- _Exercise prompt_
Below are records; copy every line among them that contains the word "RESET".

- _Data extracts_

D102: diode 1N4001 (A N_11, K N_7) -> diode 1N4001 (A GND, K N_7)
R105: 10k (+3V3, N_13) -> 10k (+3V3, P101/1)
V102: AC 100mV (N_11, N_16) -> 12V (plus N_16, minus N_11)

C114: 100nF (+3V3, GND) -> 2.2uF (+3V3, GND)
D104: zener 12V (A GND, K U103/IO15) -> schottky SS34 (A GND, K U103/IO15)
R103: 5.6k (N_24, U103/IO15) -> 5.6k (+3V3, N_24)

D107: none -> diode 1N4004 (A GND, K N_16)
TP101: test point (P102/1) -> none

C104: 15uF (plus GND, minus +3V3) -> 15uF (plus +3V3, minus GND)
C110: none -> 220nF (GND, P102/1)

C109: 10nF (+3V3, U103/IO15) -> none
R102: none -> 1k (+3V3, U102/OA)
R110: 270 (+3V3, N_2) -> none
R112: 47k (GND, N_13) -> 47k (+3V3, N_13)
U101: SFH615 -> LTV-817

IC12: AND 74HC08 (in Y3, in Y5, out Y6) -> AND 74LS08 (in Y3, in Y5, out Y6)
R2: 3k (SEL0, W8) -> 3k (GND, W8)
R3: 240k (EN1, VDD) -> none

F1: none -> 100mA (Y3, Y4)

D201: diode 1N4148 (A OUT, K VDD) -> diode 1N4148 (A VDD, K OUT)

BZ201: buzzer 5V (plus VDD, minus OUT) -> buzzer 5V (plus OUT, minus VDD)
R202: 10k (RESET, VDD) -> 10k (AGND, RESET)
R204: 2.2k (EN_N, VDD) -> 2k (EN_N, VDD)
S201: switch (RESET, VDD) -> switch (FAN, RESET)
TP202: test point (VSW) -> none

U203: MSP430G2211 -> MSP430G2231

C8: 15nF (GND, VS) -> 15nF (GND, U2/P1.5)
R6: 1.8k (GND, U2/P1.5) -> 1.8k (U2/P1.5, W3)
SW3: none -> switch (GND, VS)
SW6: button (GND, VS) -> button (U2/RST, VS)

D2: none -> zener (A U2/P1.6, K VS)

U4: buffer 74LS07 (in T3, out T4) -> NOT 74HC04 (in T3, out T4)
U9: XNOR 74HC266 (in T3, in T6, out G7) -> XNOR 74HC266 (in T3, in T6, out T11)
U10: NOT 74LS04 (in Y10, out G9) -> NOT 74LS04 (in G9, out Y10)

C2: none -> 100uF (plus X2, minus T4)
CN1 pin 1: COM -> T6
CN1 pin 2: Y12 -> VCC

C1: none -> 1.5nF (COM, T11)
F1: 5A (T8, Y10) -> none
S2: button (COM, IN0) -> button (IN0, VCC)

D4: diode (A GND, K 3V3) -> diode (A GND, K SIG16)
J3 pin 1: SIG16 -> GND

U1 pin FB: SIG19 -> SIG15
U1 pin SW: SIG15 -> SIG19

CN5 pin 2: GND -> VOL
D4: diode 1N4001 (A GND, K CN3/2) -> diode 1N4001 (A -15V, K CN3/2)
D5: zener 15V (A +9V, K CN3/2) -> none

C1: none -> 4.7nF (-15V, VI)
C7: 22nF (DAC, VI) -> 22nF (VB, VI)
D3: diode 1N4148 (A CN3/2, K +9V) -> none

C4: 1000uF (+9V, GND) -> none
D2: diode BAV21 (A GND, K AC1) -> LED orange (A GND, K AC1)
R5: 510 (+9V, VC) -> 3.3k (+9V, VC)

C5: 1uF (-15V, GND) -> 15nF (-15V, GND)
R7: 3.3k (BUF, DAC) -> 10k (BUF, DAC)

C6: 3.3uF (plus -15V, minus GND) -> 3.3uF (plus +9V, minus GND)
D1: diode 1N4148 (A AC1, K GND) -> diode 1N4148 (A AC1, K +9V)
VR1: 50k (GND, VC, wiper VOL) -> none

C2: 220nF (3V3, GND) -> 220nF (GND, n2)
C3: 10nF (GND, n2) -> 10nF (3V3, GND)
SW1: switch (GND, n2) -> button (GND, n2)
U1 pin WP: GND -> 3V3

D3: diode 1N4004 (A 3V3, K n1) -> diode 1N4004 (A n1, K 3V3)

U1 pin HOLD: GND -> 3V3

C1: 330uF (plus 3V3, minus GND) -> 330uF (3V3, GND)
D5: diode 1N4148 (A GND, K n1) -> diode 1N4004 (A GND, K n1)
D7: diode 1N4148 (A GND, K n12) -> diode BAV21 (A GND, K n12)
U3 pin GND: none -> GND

- _Your response_
R202: 10k (RESET, VDD) -> 10k (AGND, RESET)
S201: switch (RESET, VDD) -> switch (FAN, RESET)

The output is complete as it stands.